╭─ RECORDS PROVIDED
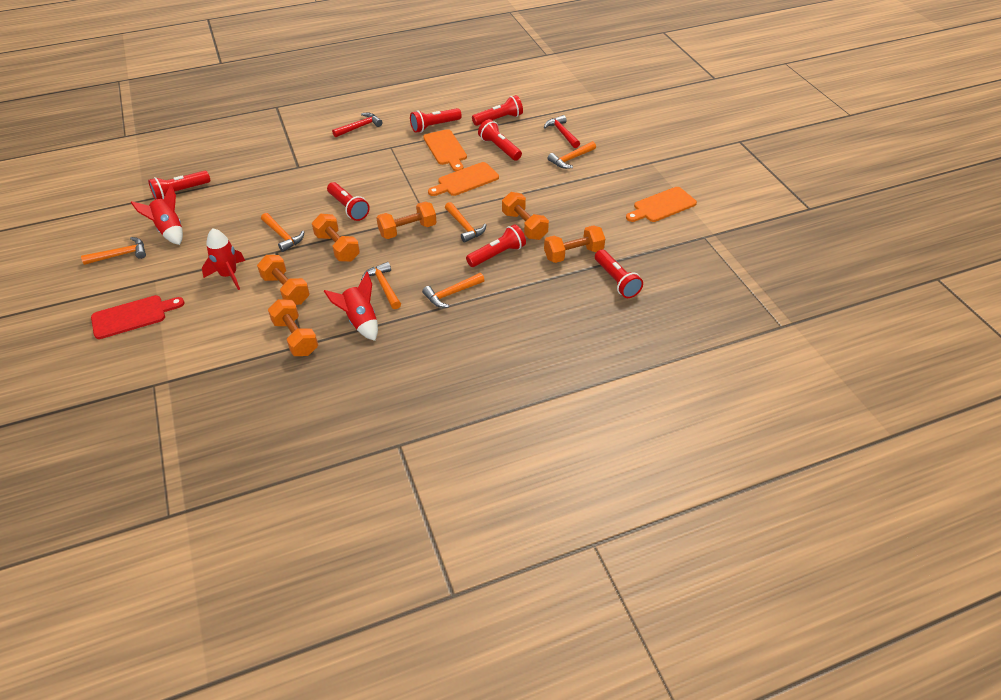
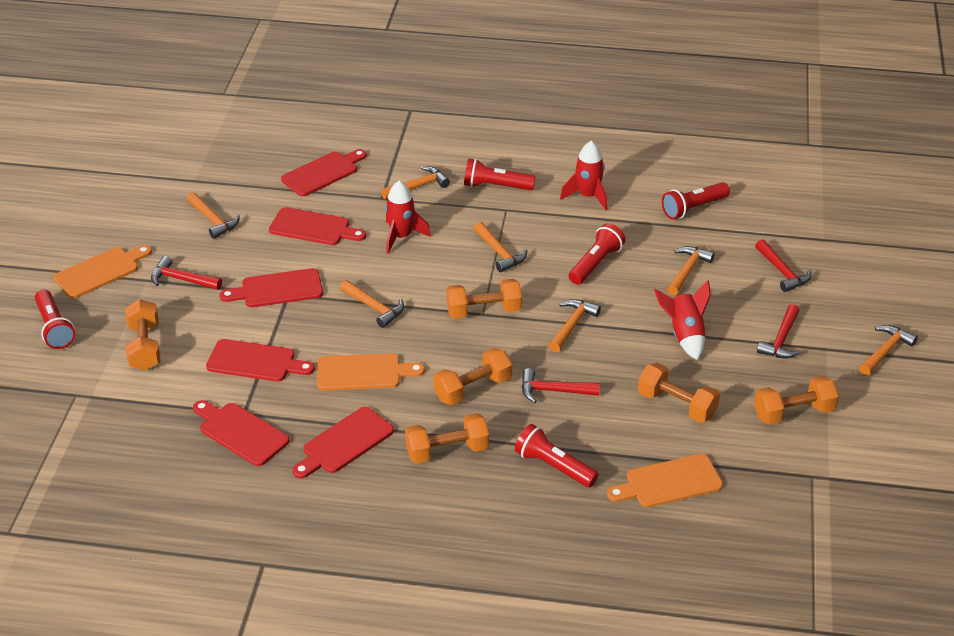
orange hammer: 6 -> 7
red cutting board: 1 -> 6
red flashlight: 7 -> 5
red hammer: 2 -> 4

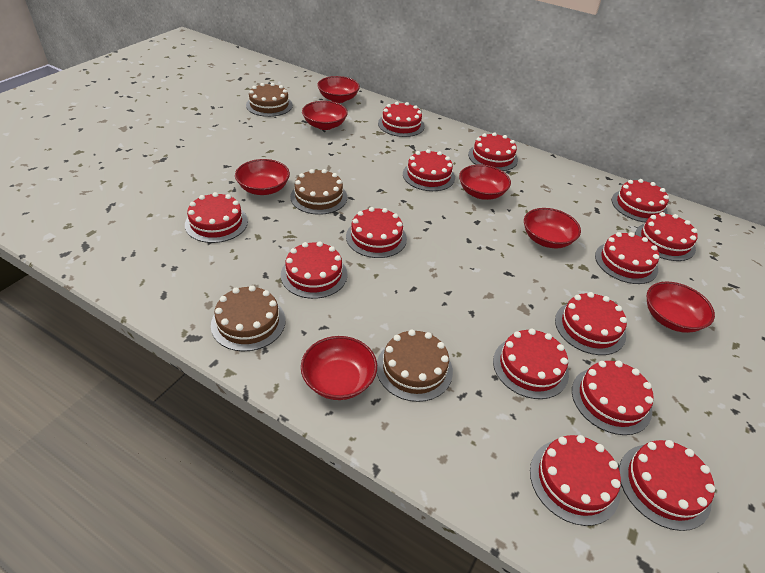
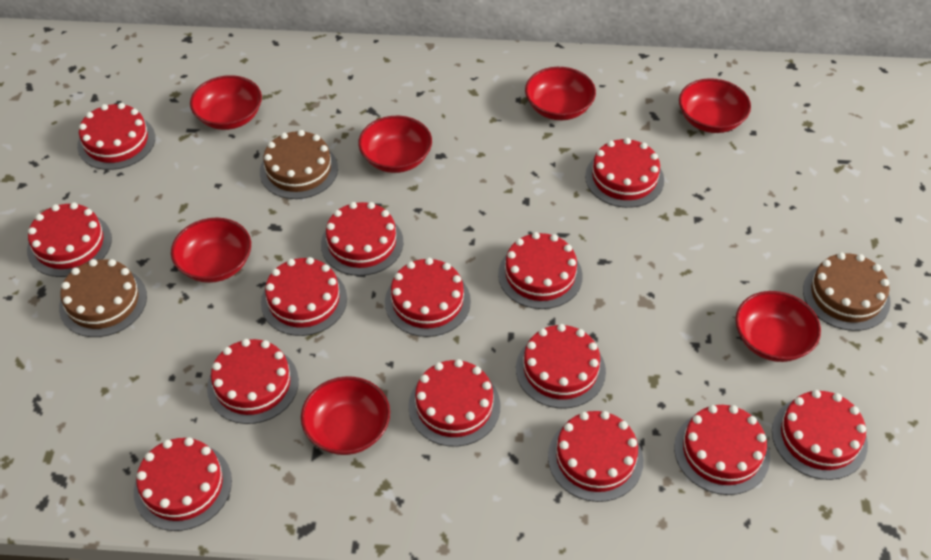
brown cake: 4 -> 3

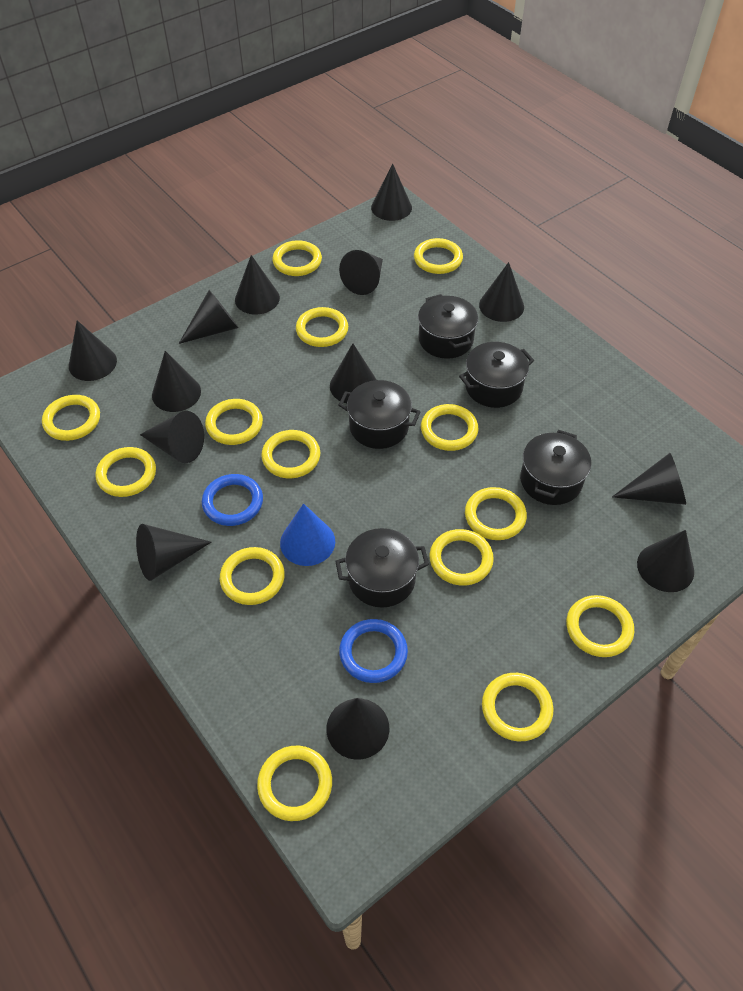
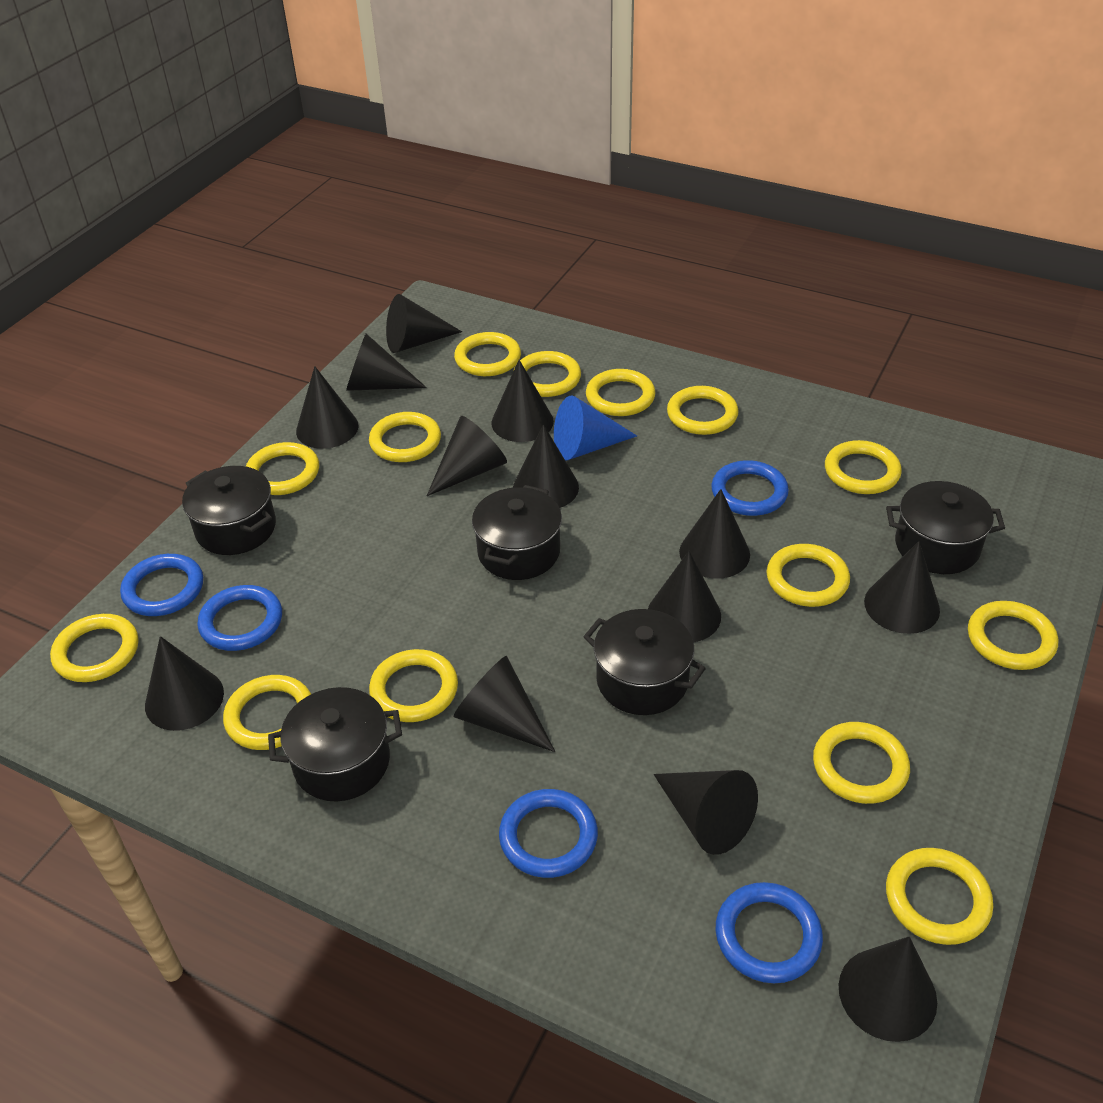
blue ring: 2 -> 5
╰─
TASK STATEMENT
Set down every entry word for word, but omit the pictures.

RESULT OF THIS EXERCISE
orange hammer: 6 -> 7
red cutting board: 1 -> 6
red flashlight: 7 -> 5
red hammer: 2 -> 4

brown cake: 4 -> 3

blue ring: 2 -> 5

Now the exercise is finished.